▶ _Task_
The required output consists solely of the lines from the line containing "pos2: middle left" through the end of the records, copied exactly.

[Records from a data collection]
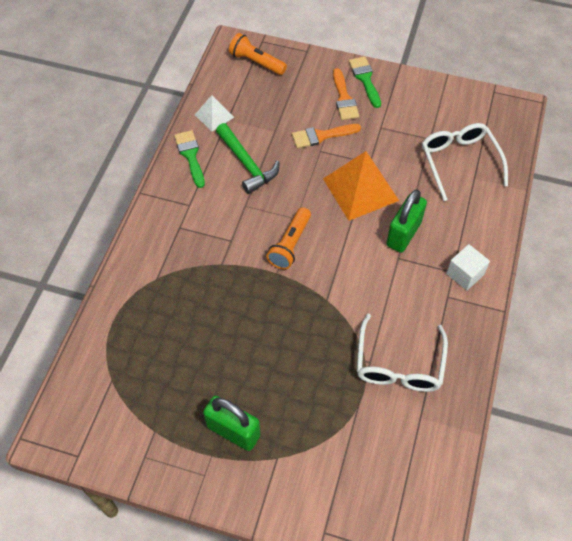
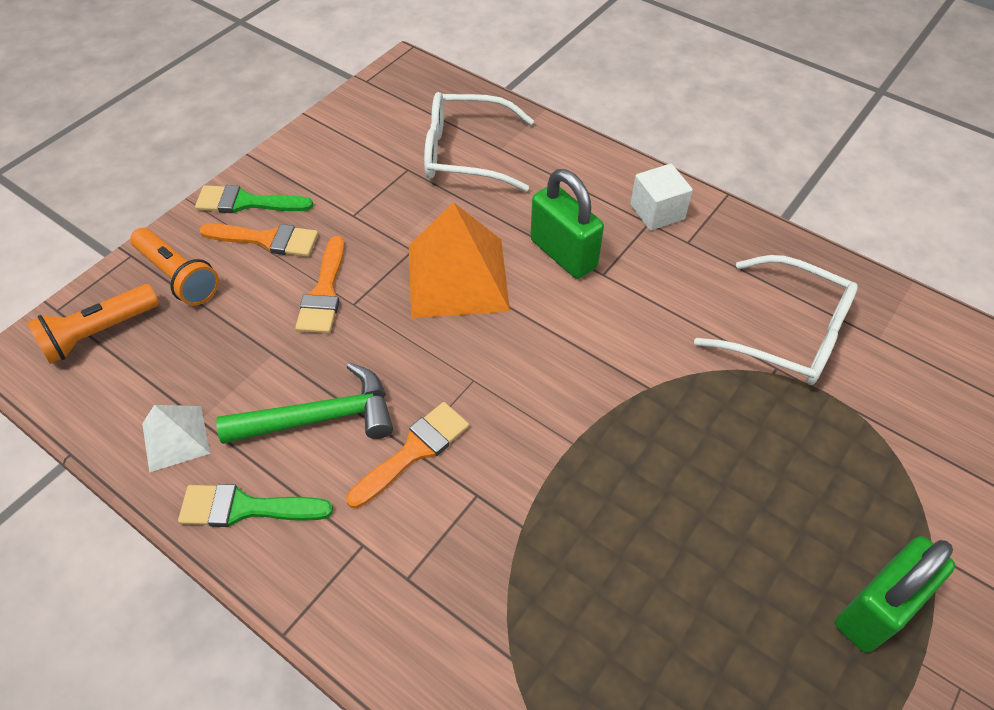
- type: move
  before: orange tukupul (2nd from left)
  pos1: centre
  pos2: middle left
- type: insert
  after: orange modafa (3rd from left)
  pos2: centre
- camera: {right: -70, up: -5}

▶ _Response to the task_
  pos2: middle left
- type: insert
  after: orange modafa (3rd from left)
  pos2: centre
- camera: {right: -70, up: -5}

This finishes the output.